▶ **Job**:
Output the full listing below exactly; the images stay out.

▶ **Material for the task**:
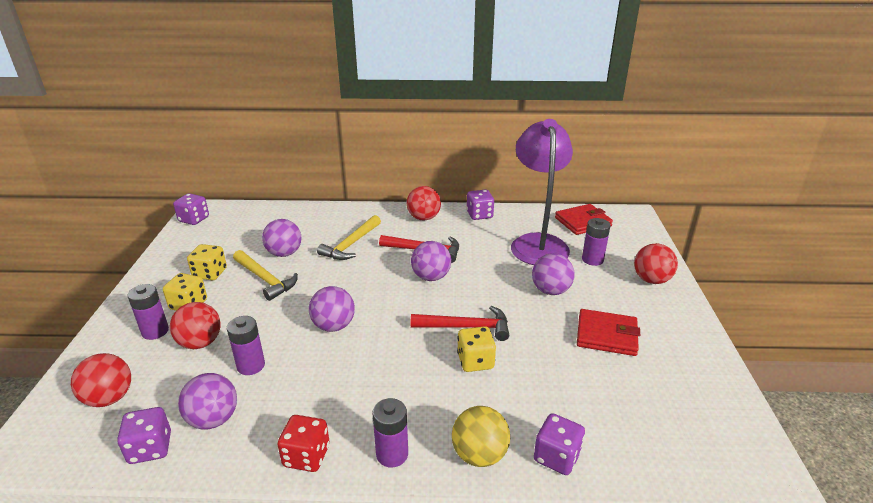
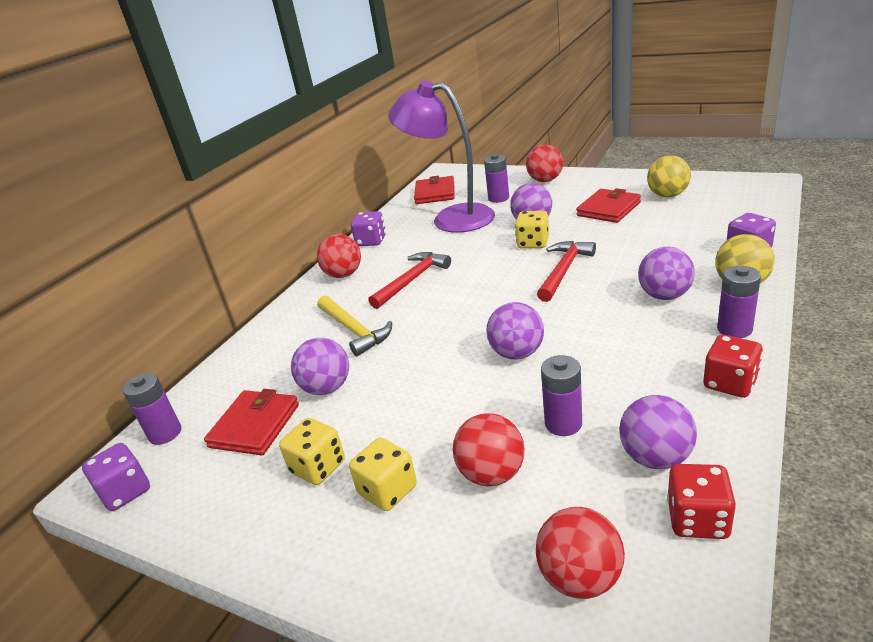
camera: 60 degrees left, 0 degrees up
(150, 448) = (697, 519): purple dice -> red dice
(155, 331) = (435, 529): purple battery -> purple battery (165, 433)
(246, 239) = (255, 426): none -> red wallet
(265, 279) = (379, 407): yellow hammer -> none
(431, 277) = (466, 281): purple ball -> purple ball (664, 296)
(475, 361) = (617, 272): yellow dice -> yellow dice (533, 243)
(667, 376) = (667, 195): none -> yellow ball

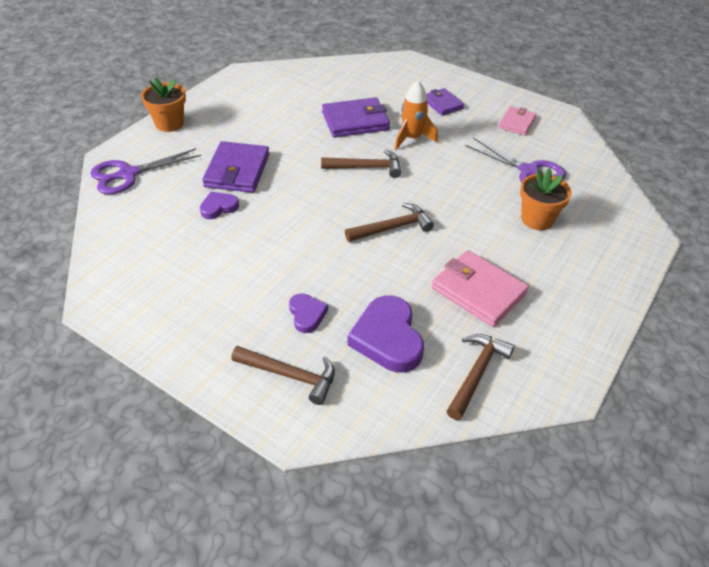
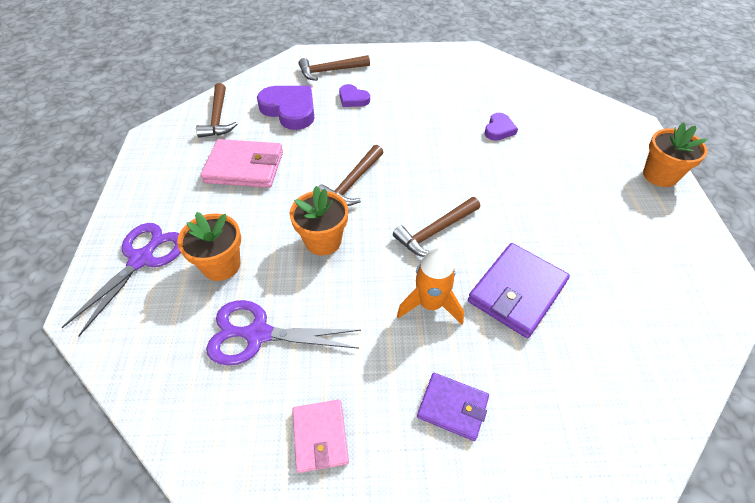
camera: 145 degrees right, 5 degrees up
(128, 174) = (597, 118): purple scissors -> purple scissors (141, 259)
(237, 171) = (533, 164): purple wallet -> none
(451, 199) = (323, 241): none -> orange flower pot

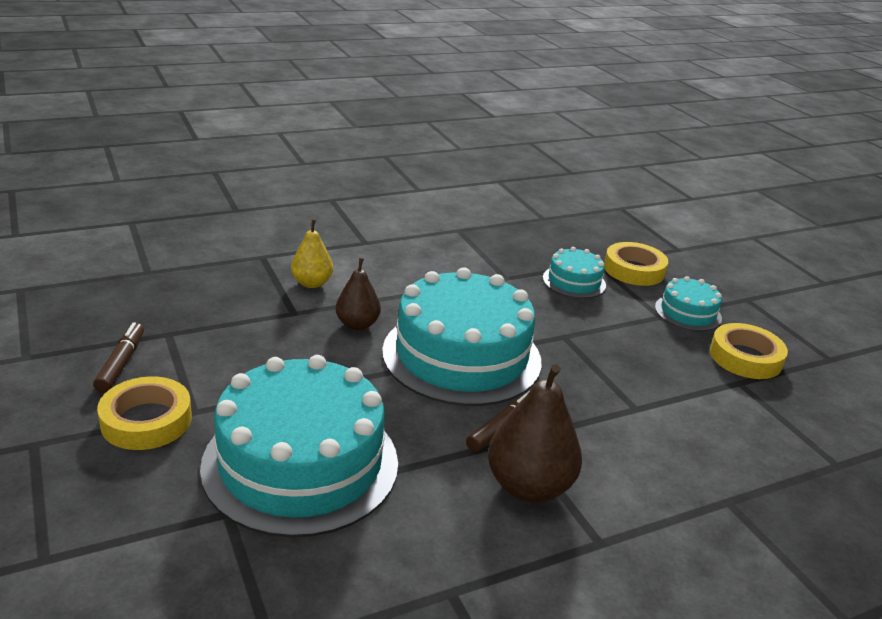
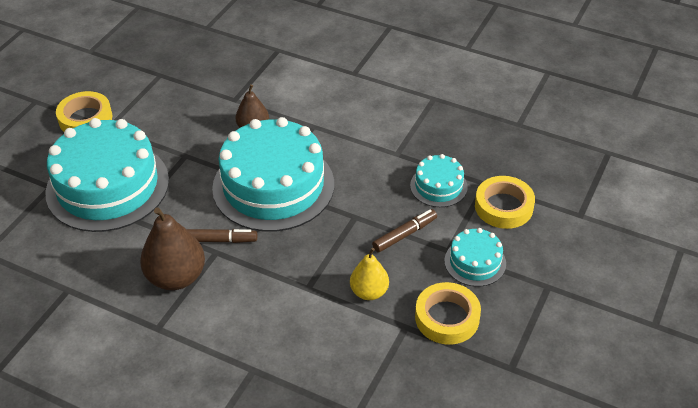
camera: 55 degrees right, 15 degrees up
(121, 363) = (118, 80): brown marker -> brown marker (404, 234)
(312, 283) = (274, 85): yellow pear -> yellow pear (369, 292)

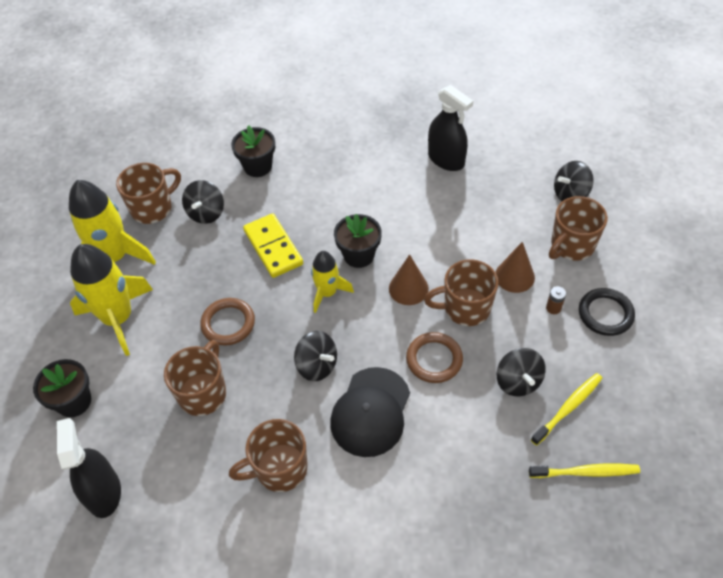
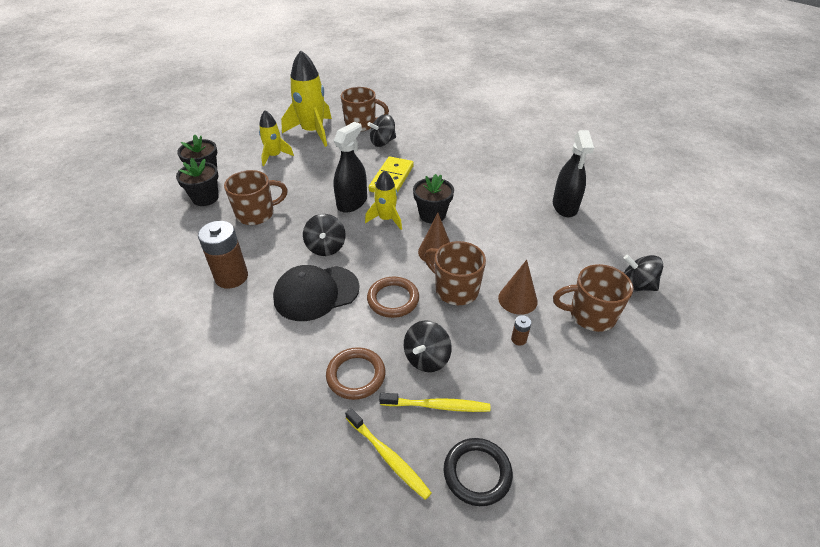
camera: 45 degrees right, 10 degrees down
(104, 492) = (154, 218): black spray bottle -> black spray bottle (352, 203)
(118, 318) = (274, 156): yellow rocket -> yellow rocket, size x0.58
(228, 323) = (316, 194): brown ring -> brown ring (356, 375)
(258, 166) = (441, 139): black flower pot -> black flower pot (205, 198)
(279, 469) = (231, 277): brown mug -> brown battery
(605, 314) = (556, 376): black ring -> black ring (477, 473)

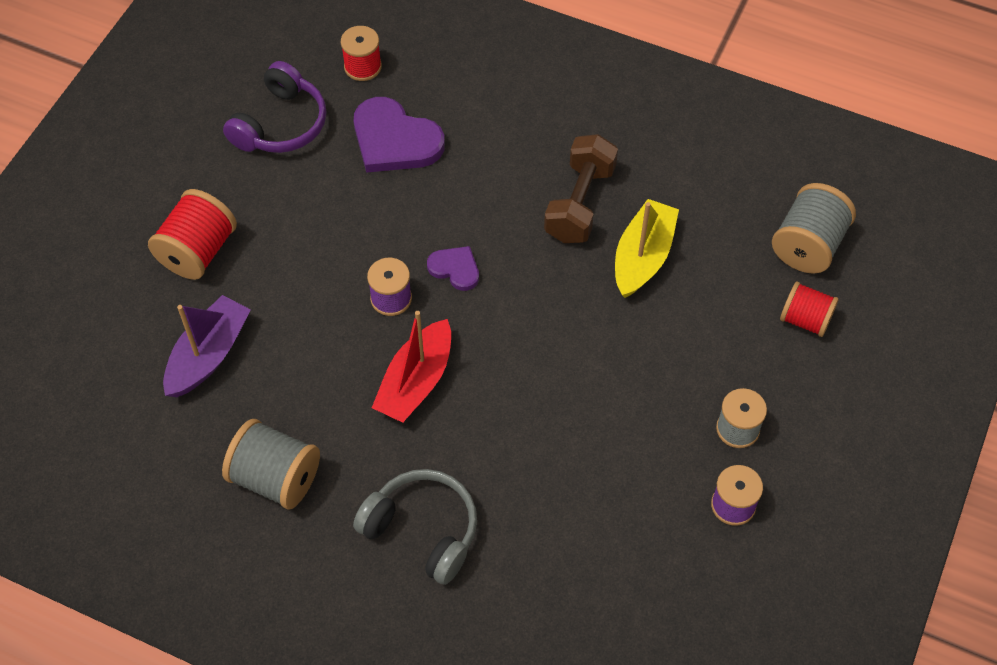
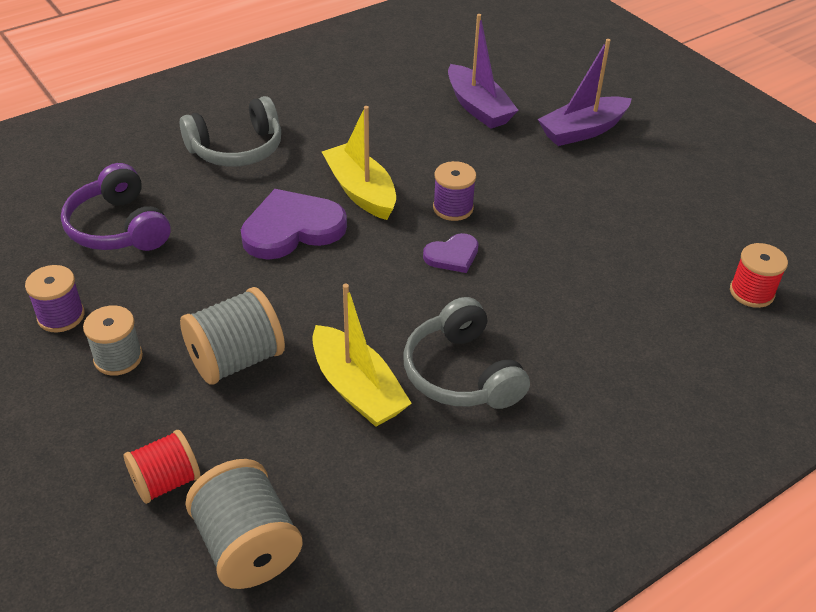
camera: 120 degrees right, 15 degrees down
(198, 251) = (582, 131): red spool -> purple boat
(275, 478) = (347, 104): grey spool -> grey spool (236, 360)
(280, 124) = (700, 215): purple headphones -> purple headphones (119, 227)
(395, 140) = (635, 277): purple heart -> purple heart (292, 228)
(416, 382) = (361, 191): red boat -> yellow boat
(579, 203) = (461, 373): brown dumbbell -> grey headphones

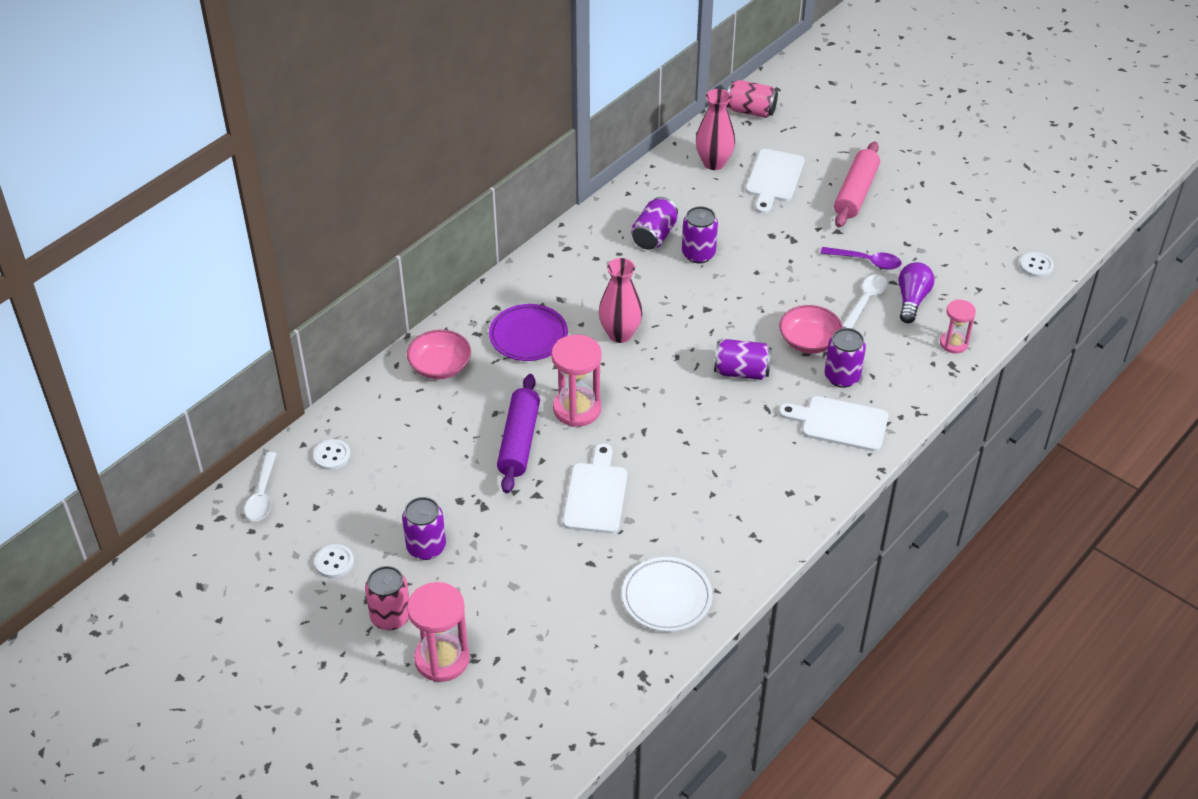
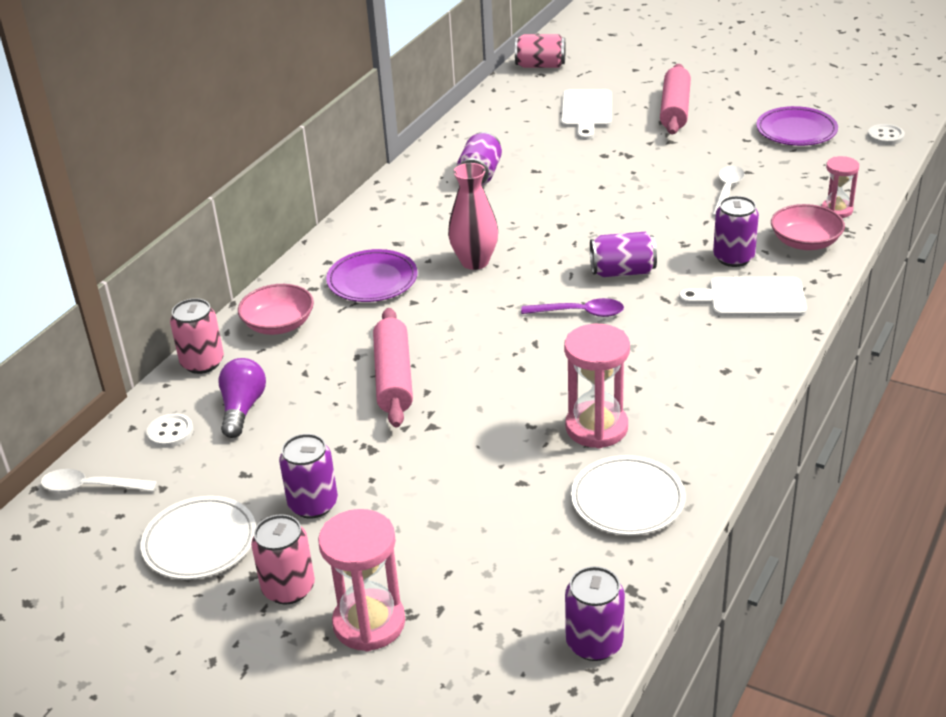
camera: 10 degrees left, 10 degrees down
(262, 494) = (91, 487): white spoon -> white spoon turned 105 degrees clockwise
(334, 562) = (200, 542): white button -> white plate
(370, 392) = (202, 363): none -> pink can
(519, 441) = (393, 378): purple rolling pin -> pink rolling pin
(577, 409) = (451, 336): pink hourglass -> pink hourglass (596, 427)
(596, 494) = (502, 413): white cutting board -> none
(698, 254) = (533, 182): purple can -> purple can (594, 643)
(714, 163) = (519, 109): pink vase -> none
(809, 341) = (683, 233): pink bowl -> pink bowl (805, 242)
(866, 261) = (711, 160): purple spoon -> purple spoon (579, 313)
(912, 300) = (774, 182): purple light bulb -> purple light bulb (242, 408)
(956, 242) = (796, 131): none -> purple plate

▶ **Answer box**:
camera: 60 degrees left, 0 degrees up
(150, 448) = (697, 519): purple dice -> red dice
(155, 331) = (435, 529): purple battery -> purple battery (165, 433)
(246, 239) = (255, 426): none -> red wallet
(265, 279) = (379, 407): yellow hammer -> none
(431, 277) = (466, 281): purple ball -> purple ball (664, 296)
(475, 361) = (617, 272): yellow dice -> yellow dice (533, 243)
(667, 376) = (667, 195): none -> yellow ball

camera: 145 degrees right, 5 degrees up
(128, 174) = (597, 118): purple scissors -> purple scissors (141, 259)
(237, 171) = (533, 164): purple wallet -> none
(451, 199) = (323, 241): none -> orange flower pot

camera: 55 degrees right, 15 degrees up
(121, 363) = (118, 80): brown marker -> brown marker (404, 234)
(312, 283) = (274, 85): yellow pear -> yellow pear (369, 292)

camera: 45 degrees right, 10 degrees down
(104, 492) = (154, 218): black spray bottle -> black spray bottle (352, 203)
(118, 318) = (274, 156): yellow rocket -> yellow rocket, size x0.58
(228, 323) = (316, 194): brown ring -> brown ring (356, 375)
(258, 166) = (441, 139): black flower pot -> black flower pot (205, 198)
(279, 469) = (231, 277): brown mug -> brown battery
(605, 314) = (556, 376): black ring -> black ring (477, 473)

camera: 120 degrees right, 15 degrees down
(198, 251) = (582, 131): red spool -> purple boat
(275, 478) = (347, 104): grey spool -> grey spool (236, 360)
(280, 124) = (700, 215): purple headphones -> purple headphones (119, 227)
(395, 140) = (635, 277): purple heart -> purple heart (292, 228)
(416, 382) = (361, 191): red boat -> yellow boat
(579, 203) = (461, 373): brown dumbbell -> grey headphones

camera: 10 degrees left, 10 degrees down
(262, 494) = (91, 487): white spoon -> white spoon turned 105 degrees clockwise
(334, 562) = (200, 542): white button -> white plate
(370, 392) = (202, 363): none -> pink can
(519, 441) = (393, 378): purple rolling pin -> pink rolling pin
(577, 409) = (451, 336): pink hourglass -> pink hourglass (596, 427)
(596, 494) = (502, 413): white cutting board -> none
(698, 254) = (533, 182): purple can -> purple can (594, 643)
(714, 163) = (519, 109): pink vase -> none
(809, 341) = (683, 233): pink bowl -> pink bowl (805, 242)
(866, 261) = (711, 160): purple spoon -> purple spoon (579, 313)
(912, 300) = (774, 182): purple light bulb -> purple light bulb (242, 408)
(956, 242) = (796, 131): none -> purple plate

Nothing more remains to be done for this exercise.